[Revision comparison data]
---*---

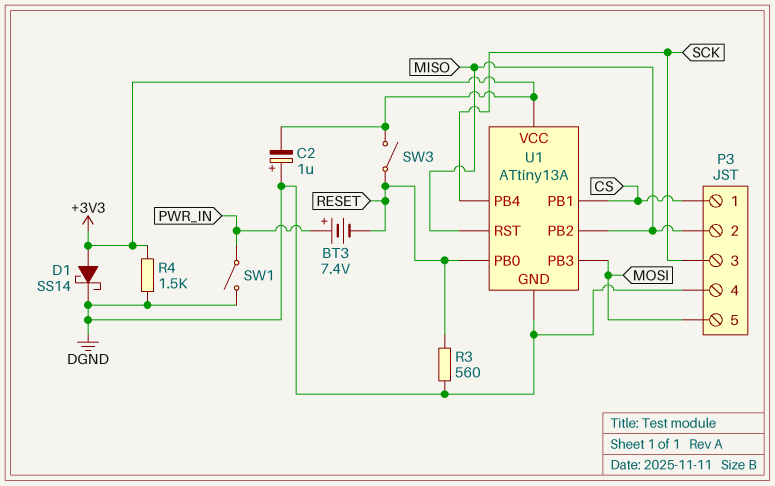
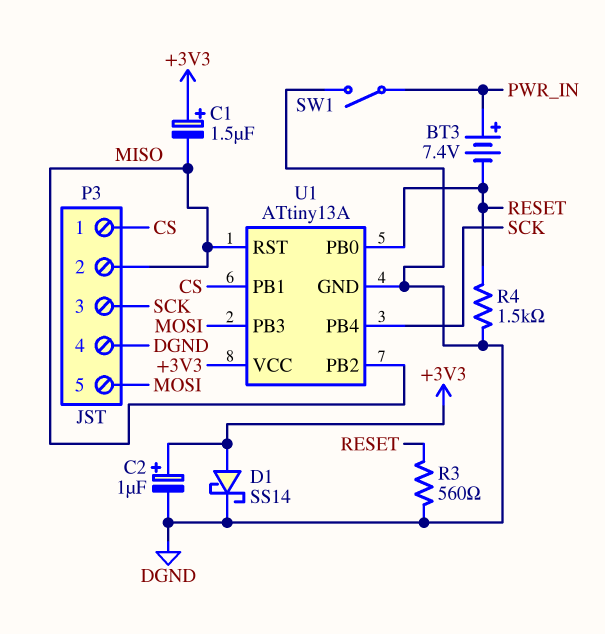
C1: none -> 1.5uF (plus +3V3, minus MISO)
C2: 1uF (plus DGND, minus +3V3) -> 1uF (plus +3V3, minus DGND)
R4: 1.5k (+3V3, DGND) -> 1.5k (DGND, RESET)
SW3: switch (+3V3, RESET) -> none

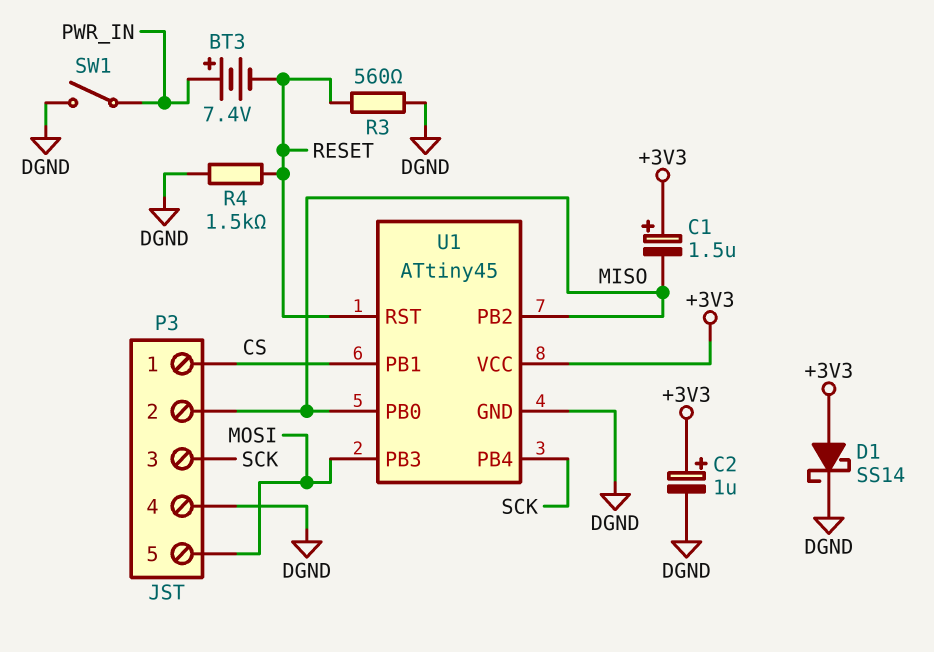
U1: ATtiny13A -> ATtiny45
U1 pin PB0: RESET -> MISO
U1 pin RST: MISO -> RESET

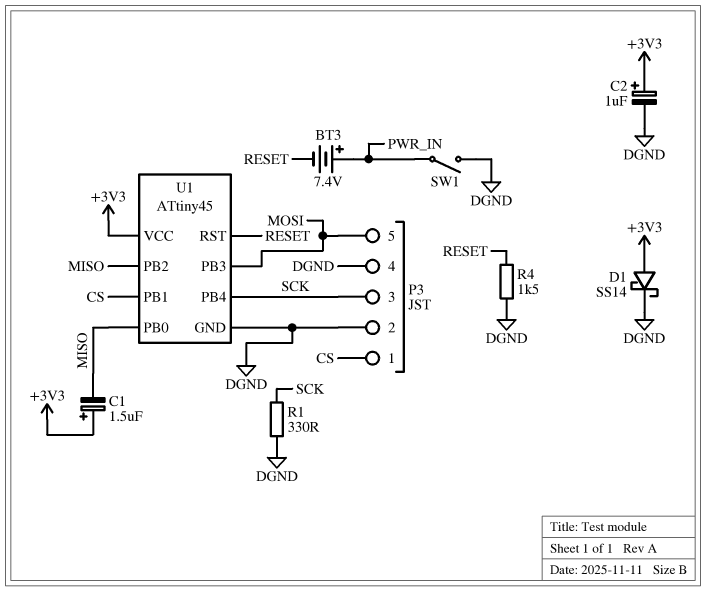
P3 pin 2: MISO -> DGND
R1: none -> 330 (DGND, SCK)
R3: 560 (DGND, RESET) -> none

---*---

WHAT TO WORK ON — If a line in the records contains the string "none", copy it out.

YOUR RESPONSE —
C1: none -> 1.5uF (plus +3V3, minus MISO)
SW3: switch (+3V3, RESET) -> none
R1: none -> 330 (DGND, SCK)
R3: 560 (DGND, RESET) -> none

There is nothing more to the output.